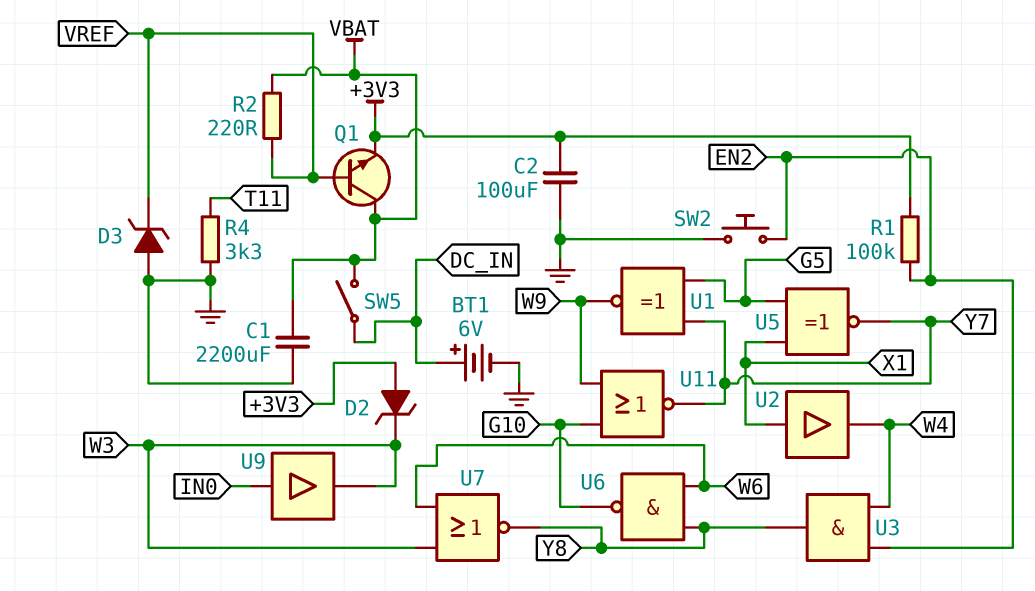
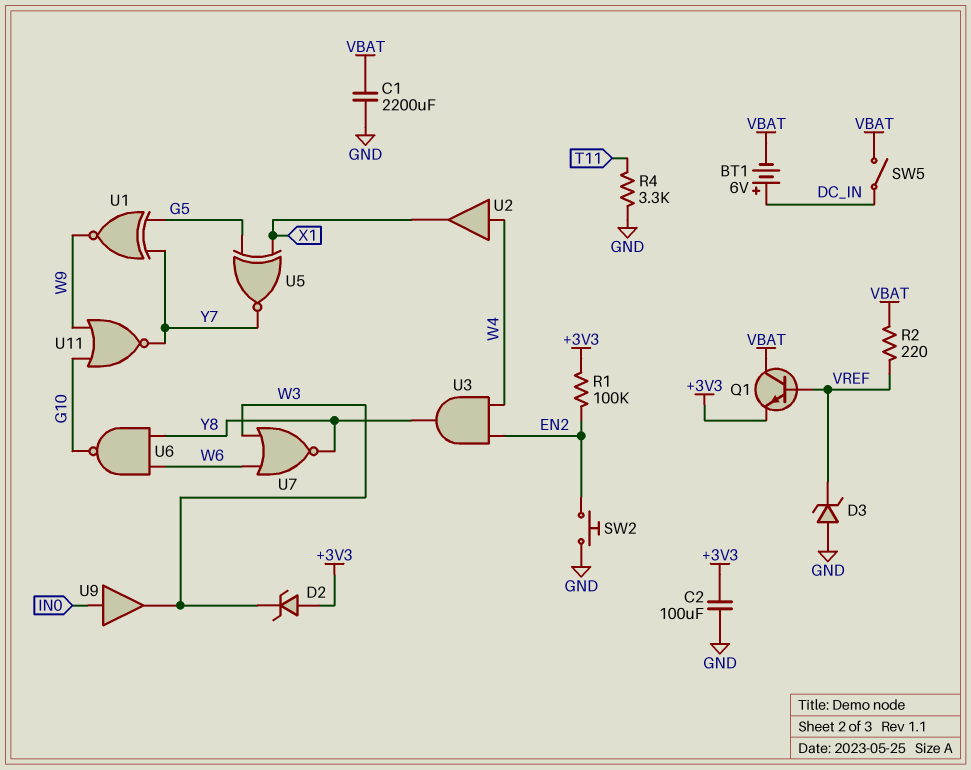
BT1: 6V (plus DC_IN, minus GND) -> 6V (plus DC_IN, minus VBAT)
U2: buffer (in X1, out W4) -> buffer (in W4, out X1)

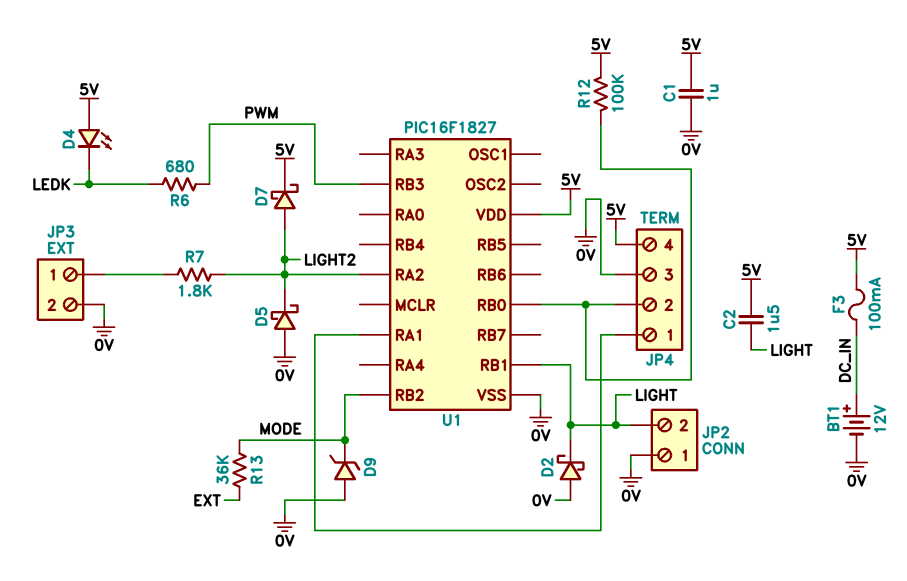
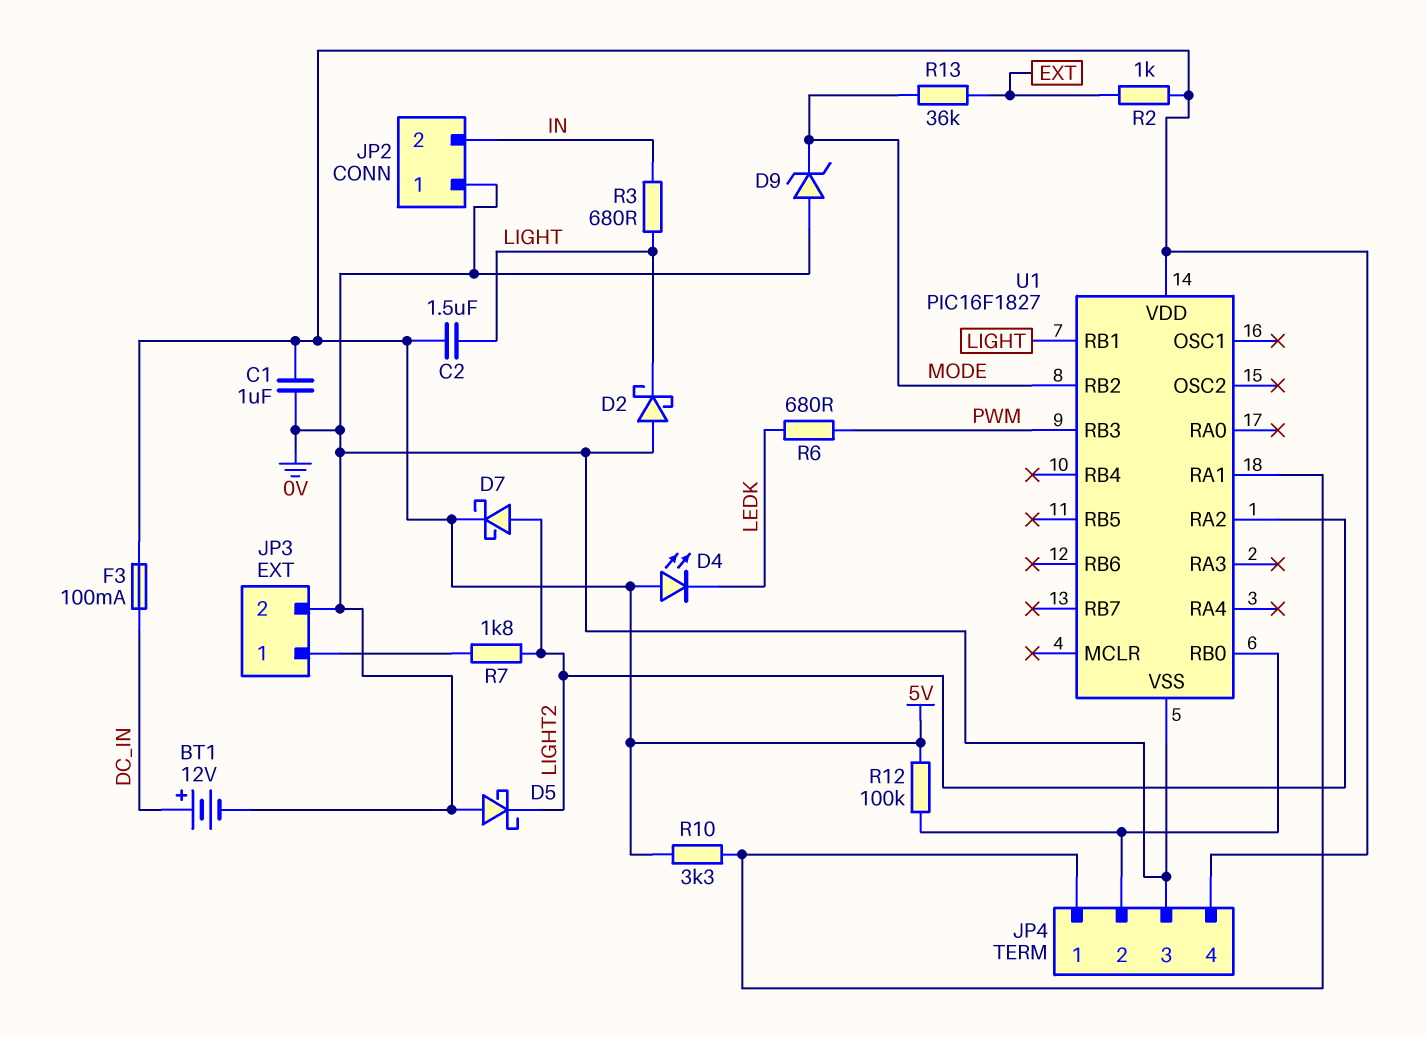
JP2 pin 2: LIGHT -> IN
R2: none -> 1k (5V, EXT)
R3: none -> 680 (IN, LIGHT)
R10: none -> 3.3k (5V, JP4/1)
++++++++++++++++++++
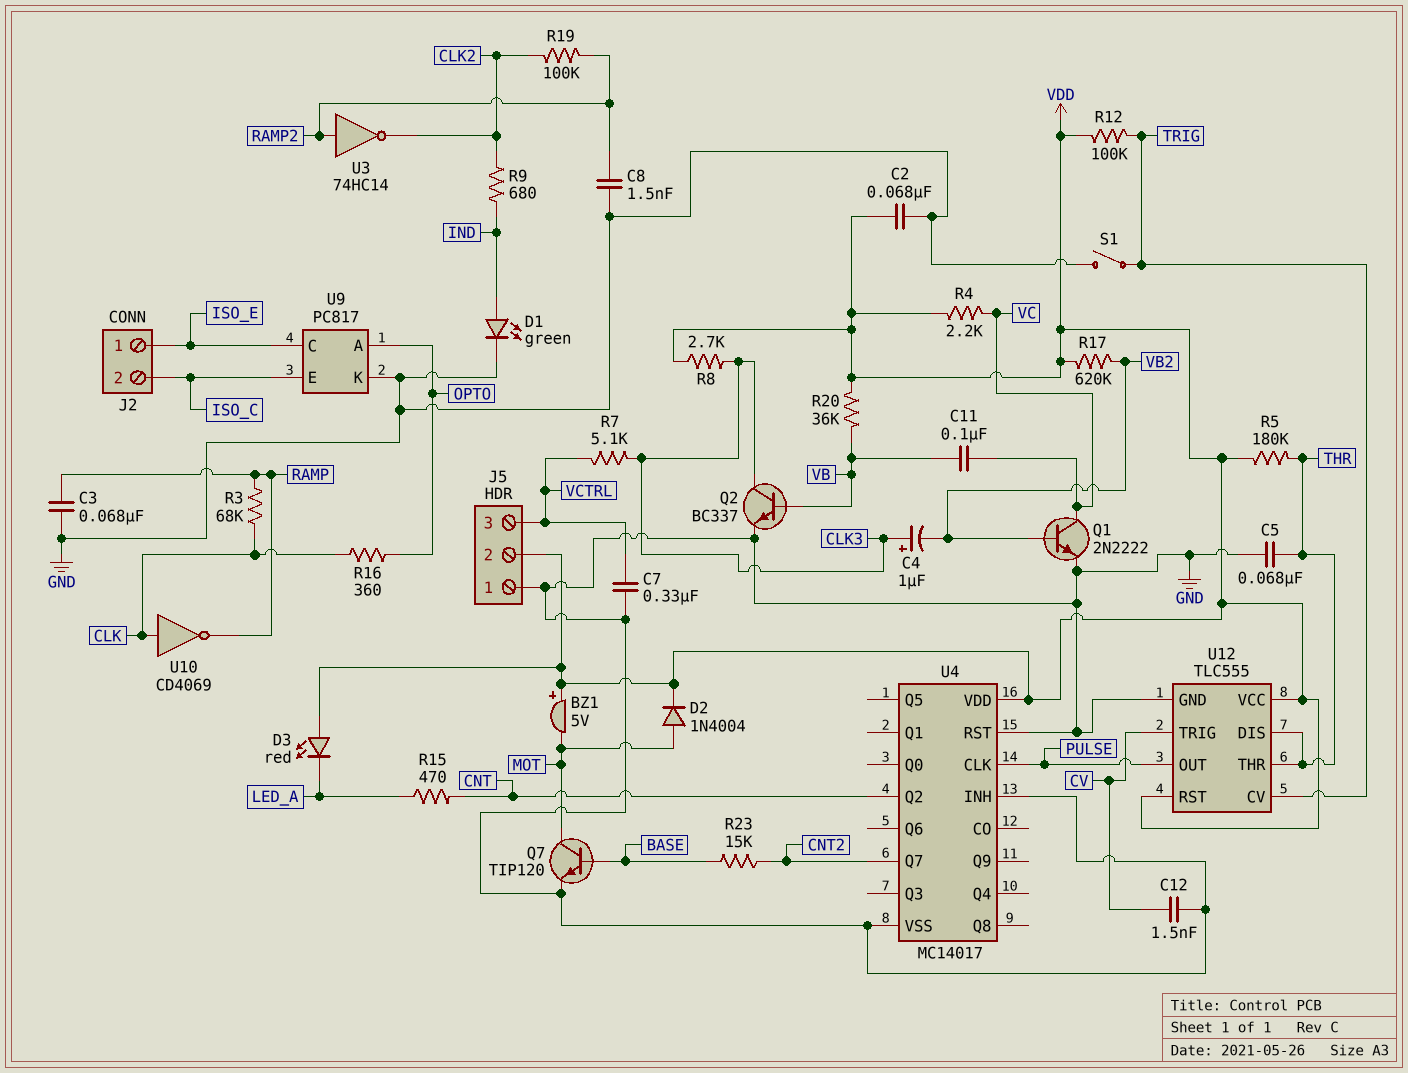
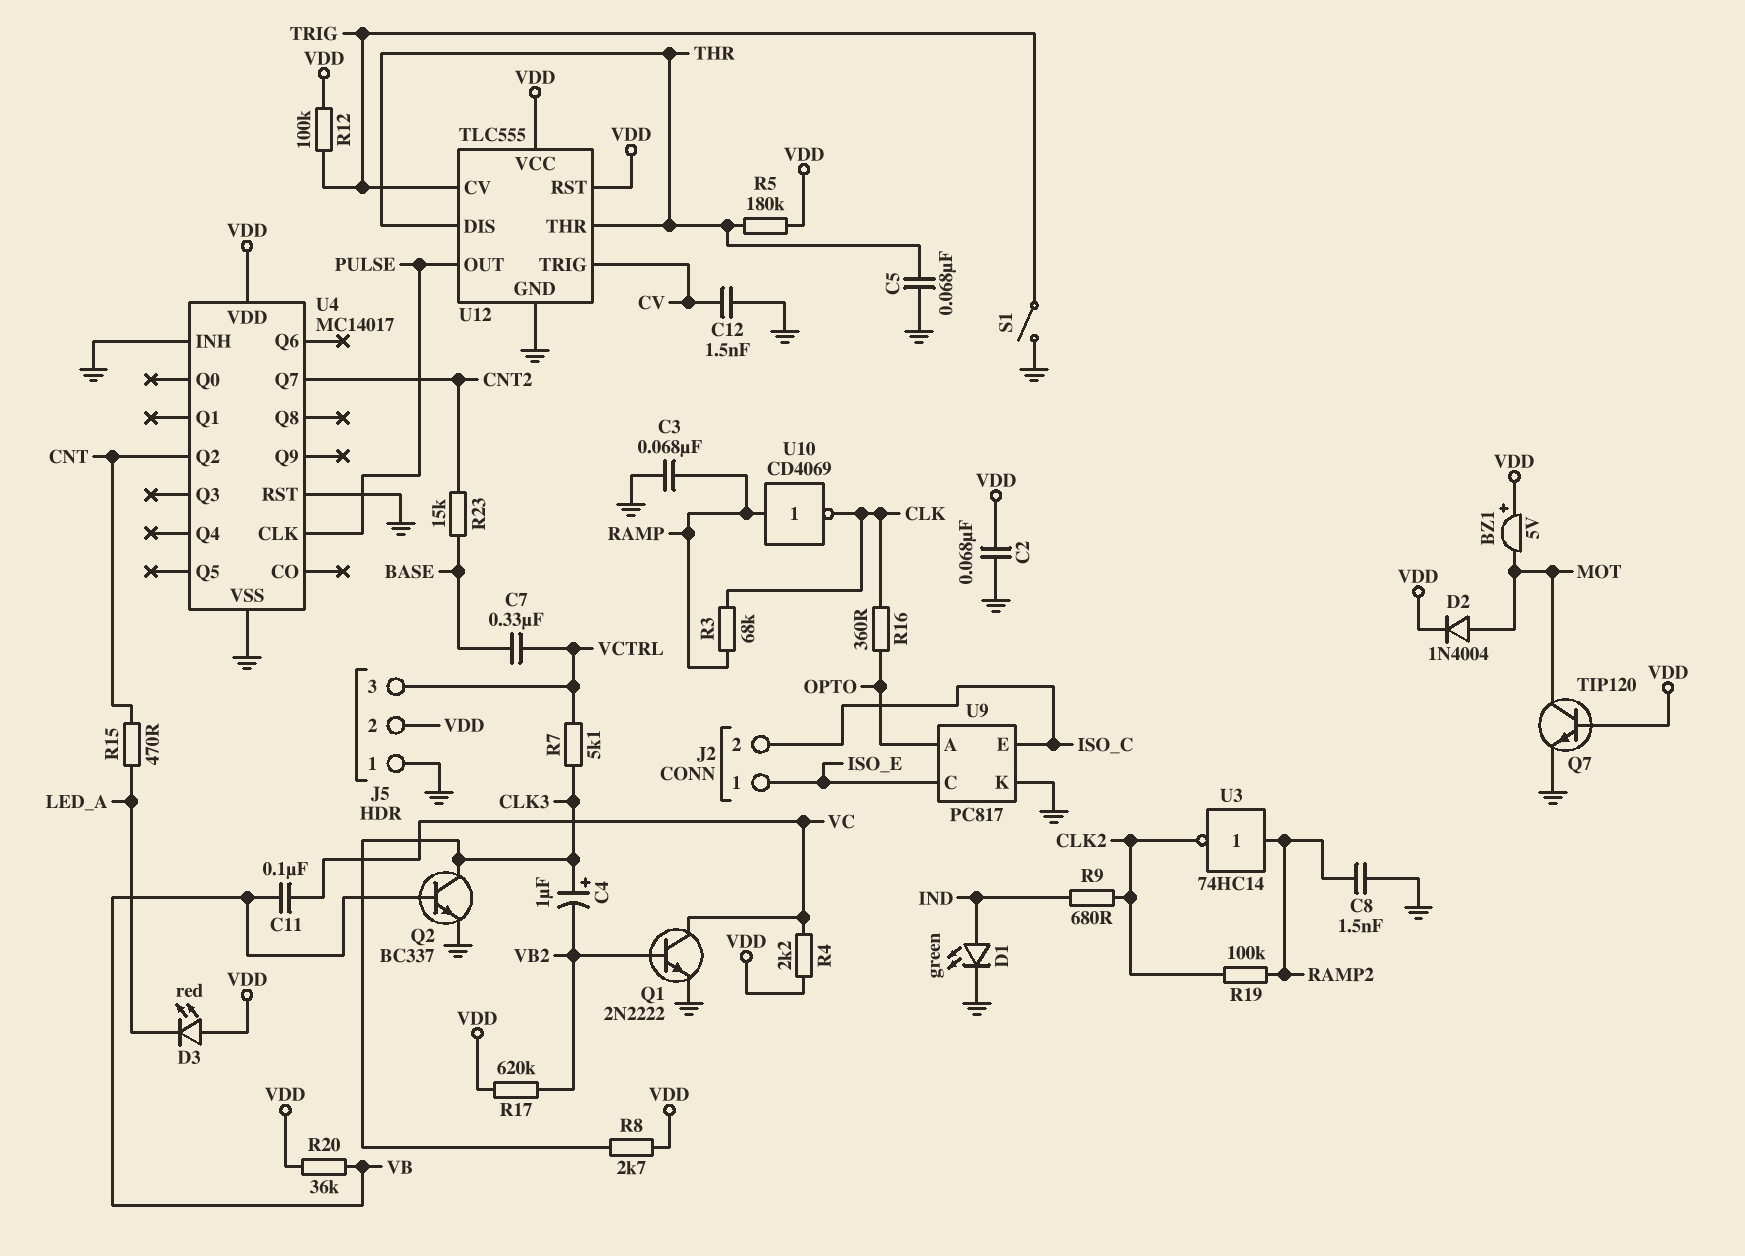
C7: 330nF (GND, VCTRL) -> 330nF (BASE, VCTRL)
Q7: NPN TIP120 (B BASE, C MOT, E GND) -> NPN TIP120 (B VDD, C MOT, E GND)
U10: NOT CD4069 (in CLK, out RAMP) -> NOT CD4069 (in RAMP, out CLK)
++++++++++++++++++++
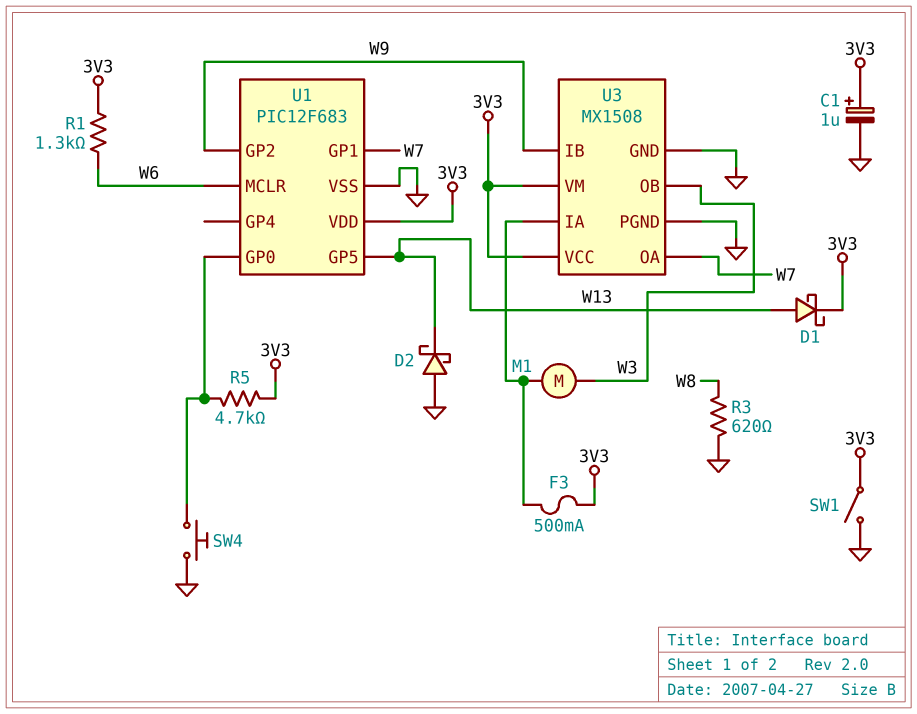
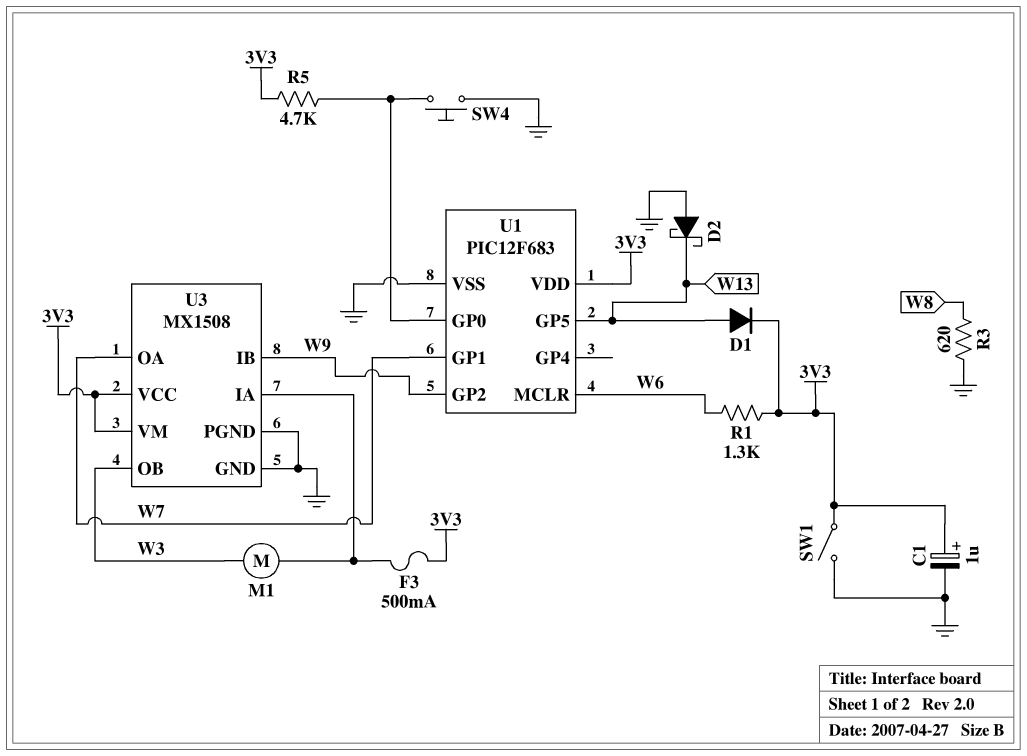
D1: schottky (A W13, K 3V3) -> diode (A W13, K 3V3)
++++++++++++++++++++
* **What is needed**: Among the entries above, the lines between the ones containing "C7: 330nF (GND, VCTRL) -> 330nF (BASE, VCTRL)" and "U10: NOT CD4069", inclusive, are to be transcribed exactly. No other line is to be given.

* **Answer to the problem**:
C7: 330nF (GND, VCTRL) -> 330nF (BASE, VCTRL)
Q7: NPN TIP120 (B BASE, C MOT, E GND) -> NPN TIP120 (B VDD, C MOT, E GND)
U10: NOT CD4069 (in CLK, out RAMP) -> NOT CD4069 (in RAMP, out CLK)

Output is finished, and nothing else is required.